Where the data below begins, start retyping exactly, and end on the line with "Receipt: [222,318,255,351] ->", which is included; no picture goes in.
================================
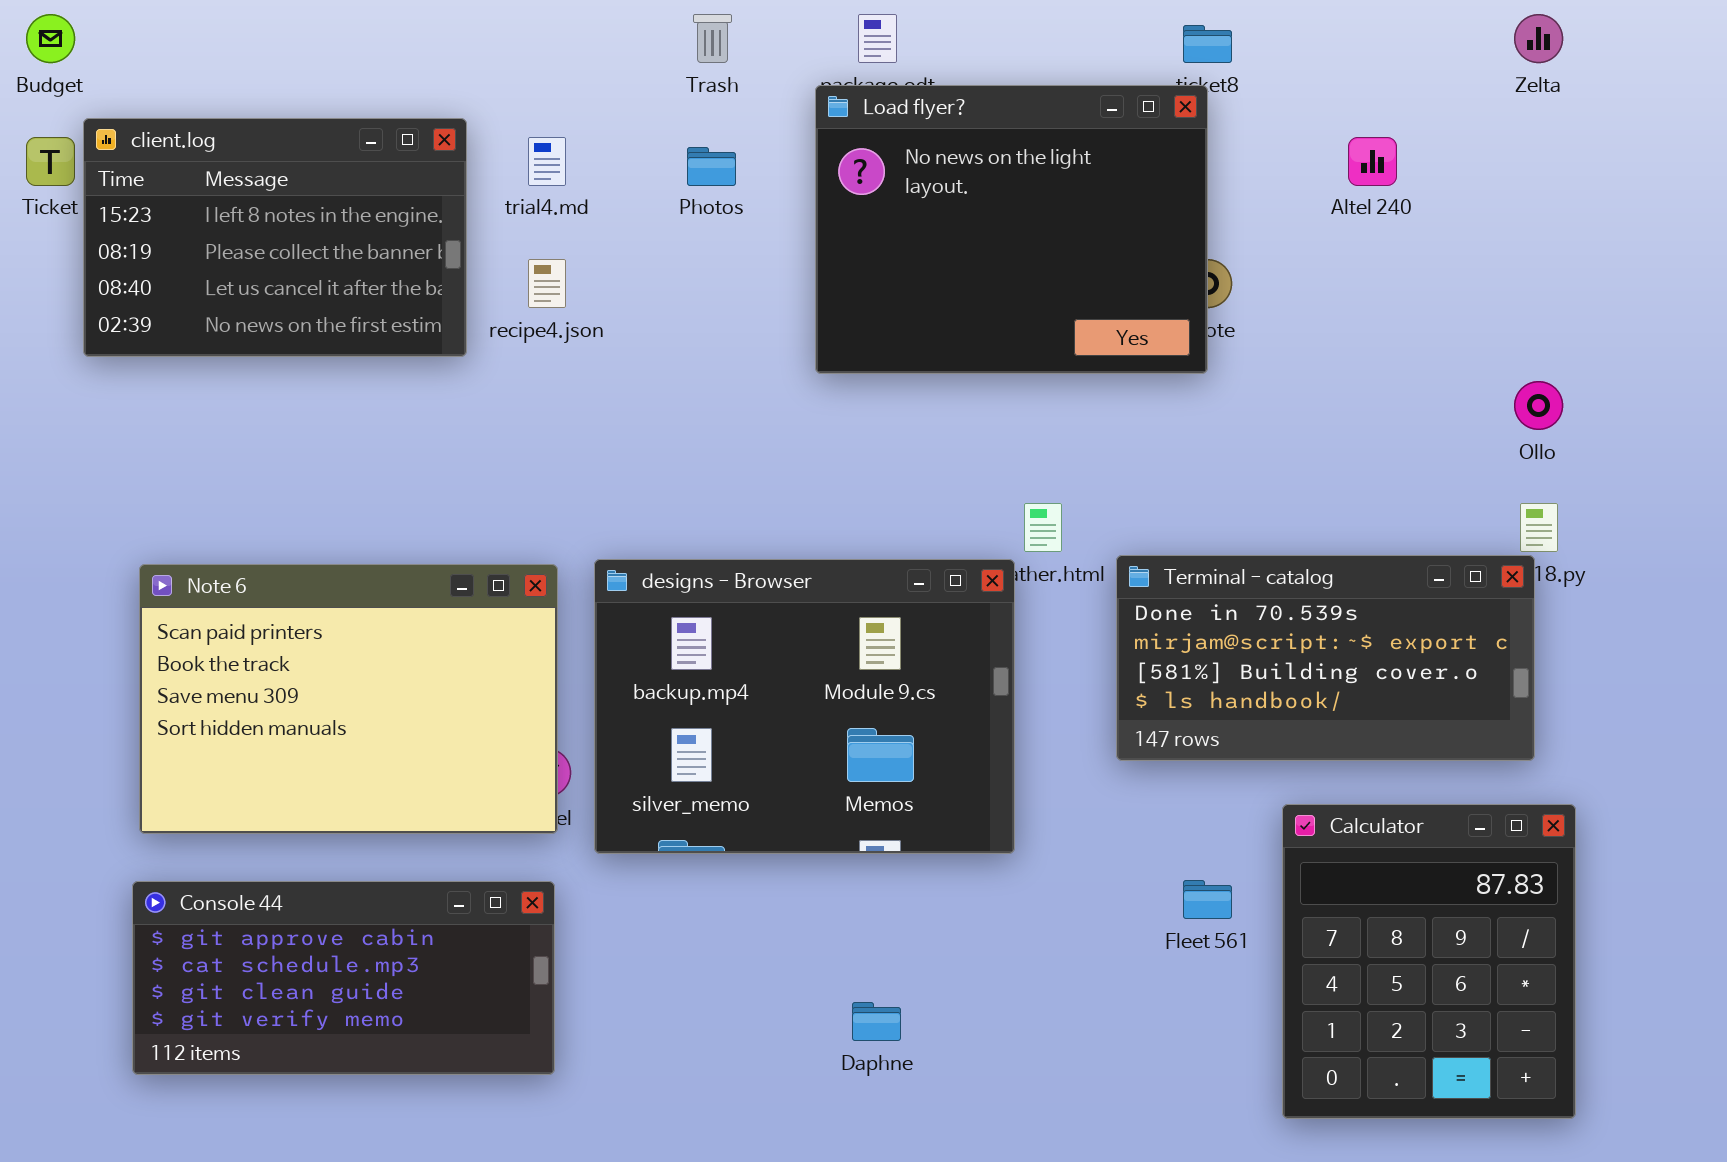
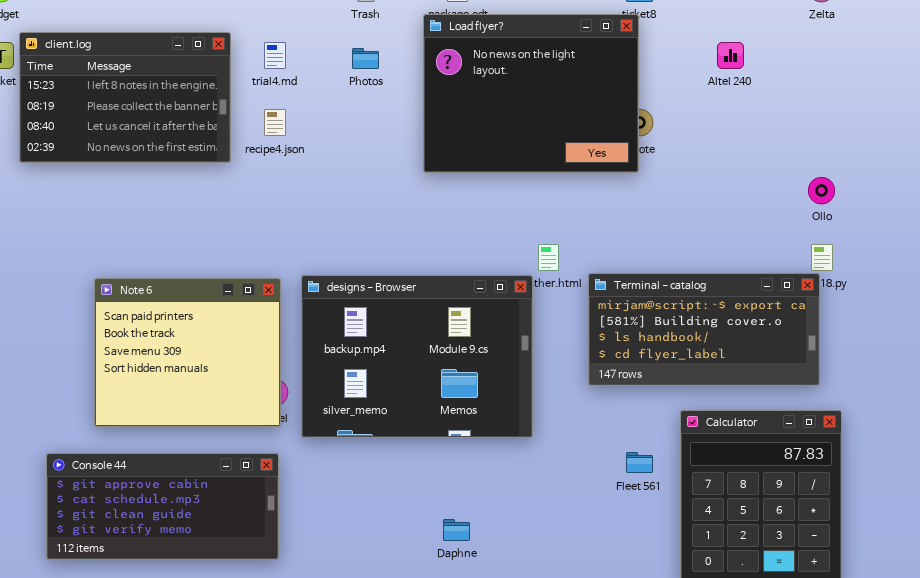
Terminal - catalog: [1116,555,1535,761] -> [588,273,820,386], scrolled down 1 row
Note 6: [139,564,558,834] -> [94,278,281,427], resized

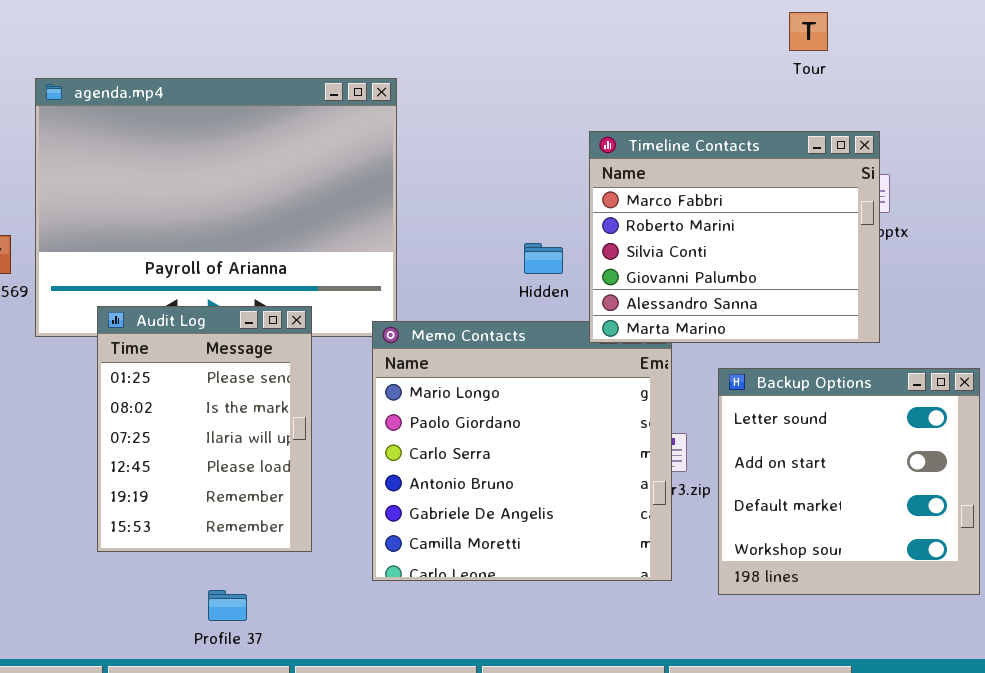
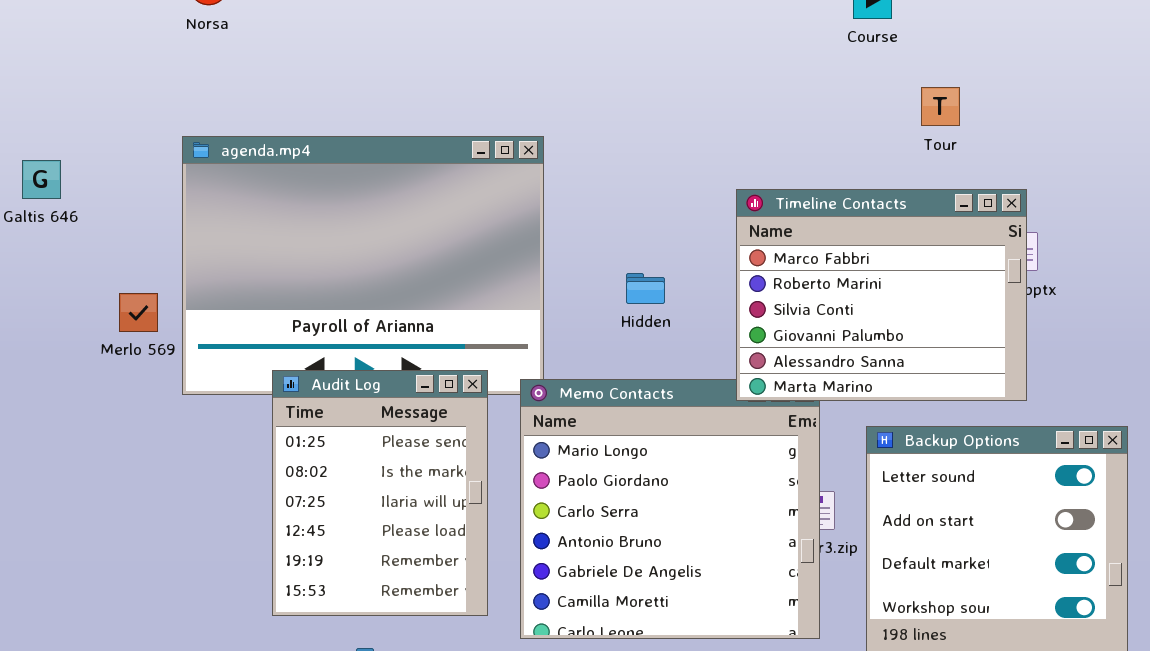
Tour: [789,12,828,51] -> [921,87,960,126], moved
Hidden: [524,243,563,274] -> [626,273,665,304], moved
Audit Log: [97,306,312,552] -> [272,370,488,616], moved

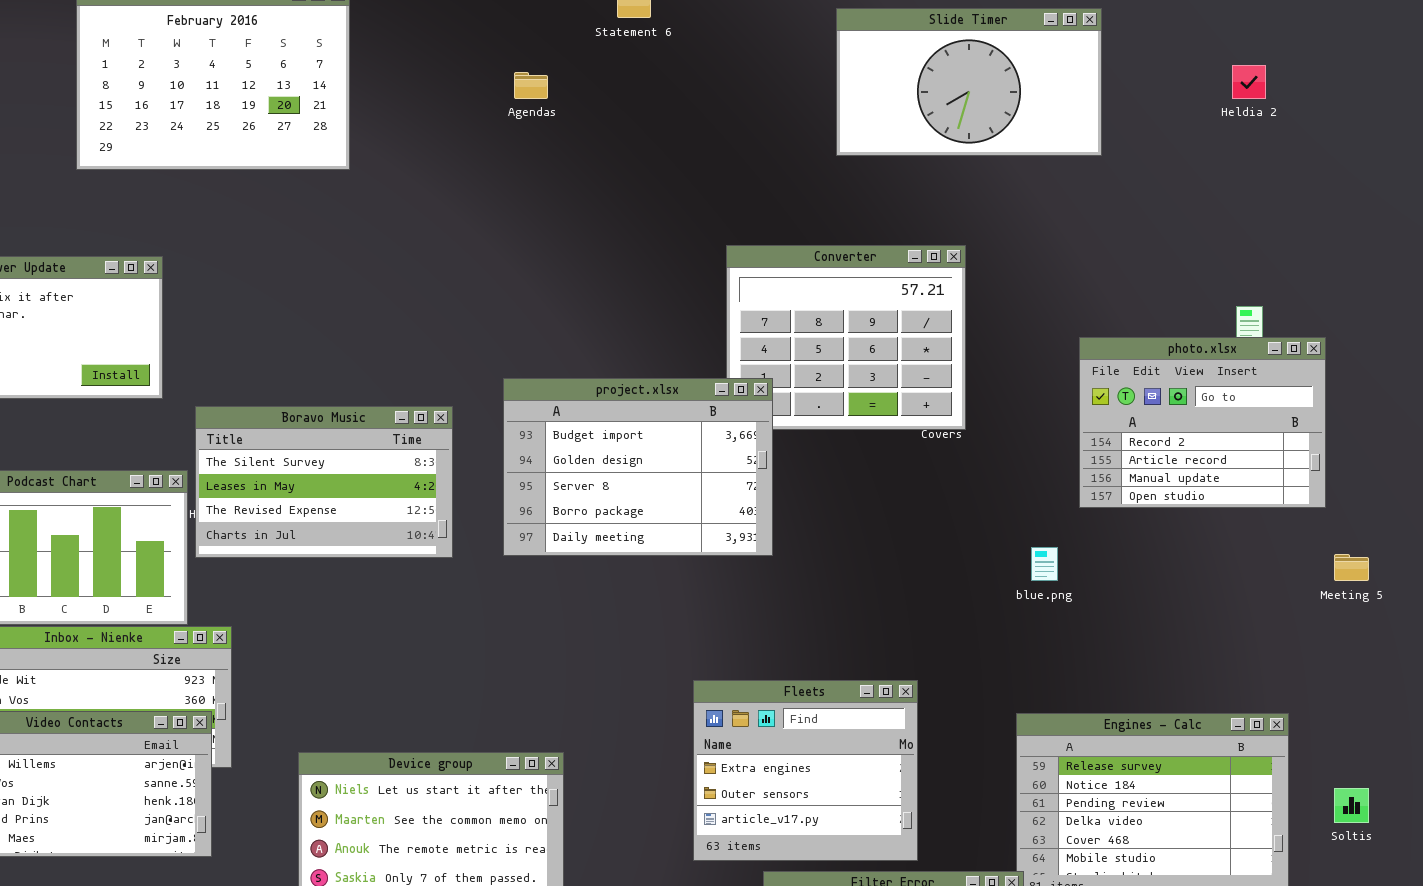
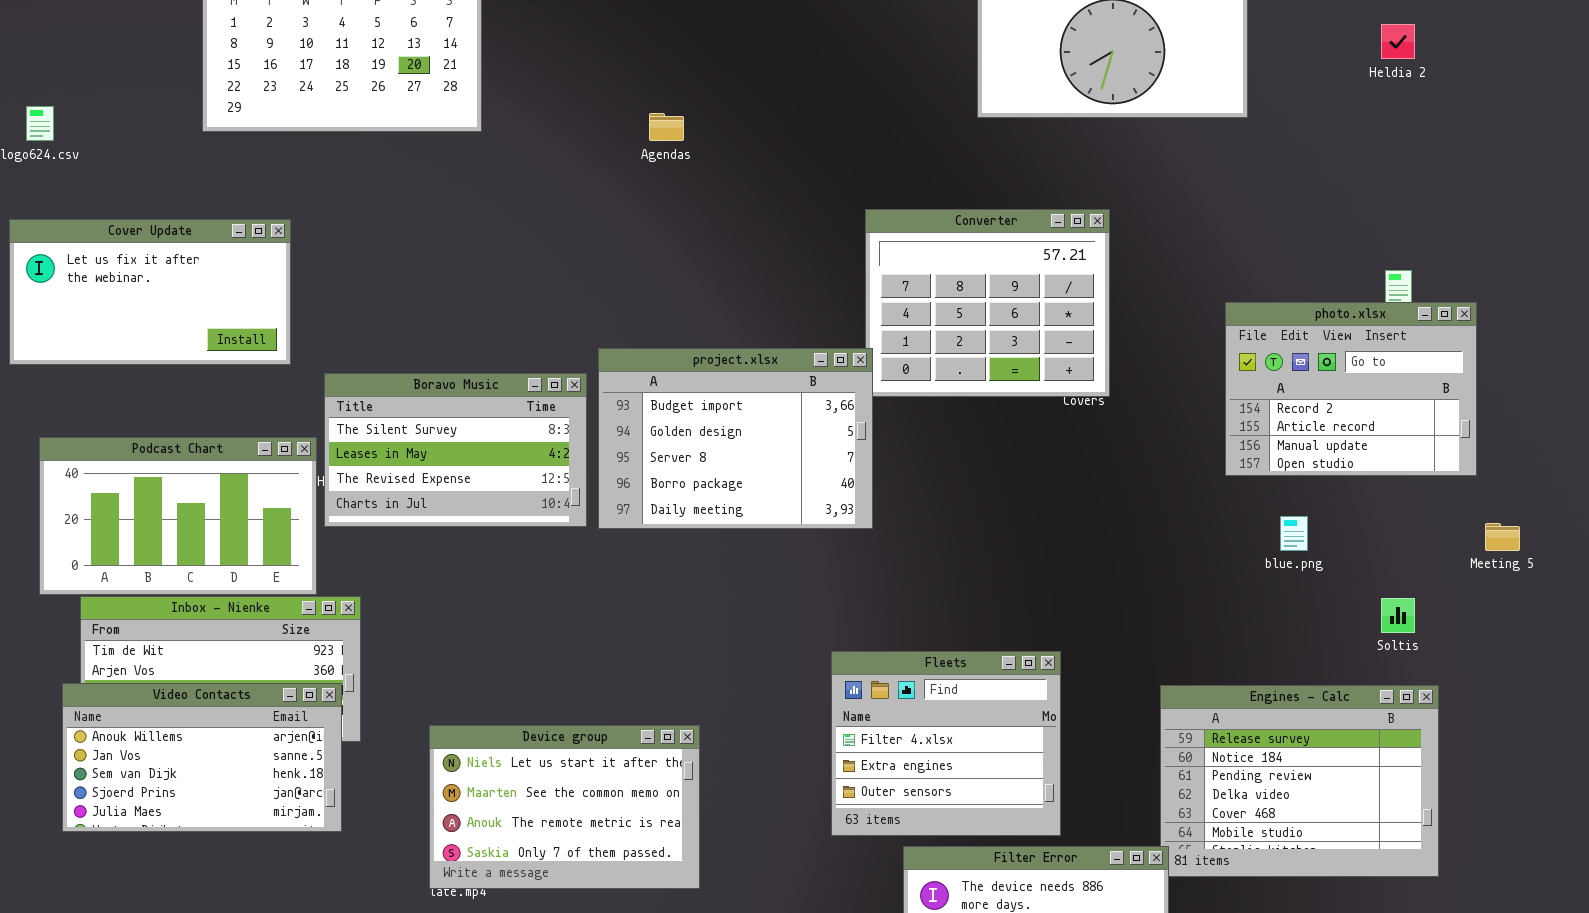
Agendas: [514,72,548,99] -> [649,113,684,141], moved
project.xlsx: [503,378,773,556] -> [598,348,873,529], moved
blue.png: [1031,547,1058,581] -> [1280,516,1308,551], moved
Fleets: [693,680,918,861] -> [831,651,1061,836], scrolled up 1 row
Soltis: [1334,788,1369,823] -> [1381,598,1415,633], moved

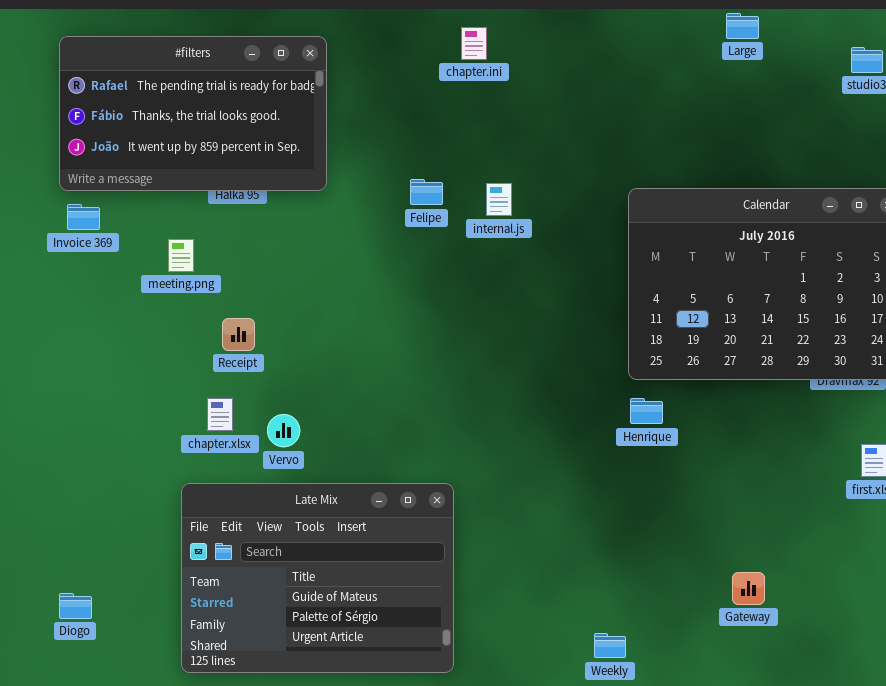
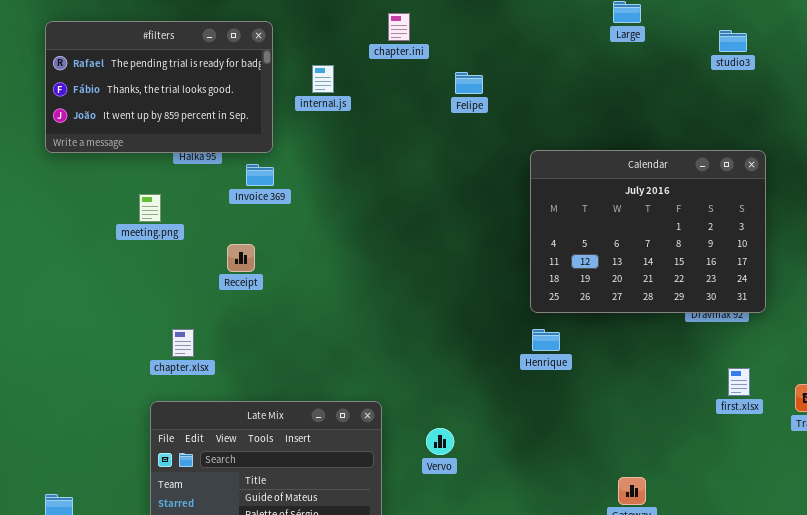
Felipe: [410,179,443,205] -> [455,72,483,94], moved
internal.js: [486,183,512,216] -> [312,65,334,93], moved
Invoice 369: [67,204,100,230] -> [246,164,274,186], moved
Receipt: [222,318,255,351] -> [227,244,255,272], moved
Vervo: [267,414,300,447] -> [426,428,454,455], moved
================================
RESPONSE AREA:
Terminal - catalog: [1116,555,1535,761] -> [588,273,820,386], scrolled down 1 row
Note 6: [139,564,558,834] -> [94,278,281,427], resized

Tour: [789,12,828,51] -> [921,87,960,126], moved
Hidden: [524,243,563,274] -> [626,273,665,304], moved
Audit Log: [97,306,312,552] -> [272,370,488,616], moved

Agendas: [514,72,548,99] -> [649,113,684,141], moved
project.xlsx: [503,378,773,556] -> [598,348,873,529], moved
blue.png: [1031,547,1058,581] -> [1280,516,1308,551], moved
Fleets: [693,680,918,861] -> [831,651,1061,836], scrolled up 1 row
Soltis: [1334,788,1369,823] -> [1381,598,1415,633], moved

Felipe: [410,179,443,205] -> [455,72,483,94], moved
internal.js: [486,183,512,216] -> [312,65,334,93], moved
Invoice 369: [67,204,100,230] -> [246,164,274,186], moved
Receipt: [222,318,255,351] -> [227,244,255,272], moved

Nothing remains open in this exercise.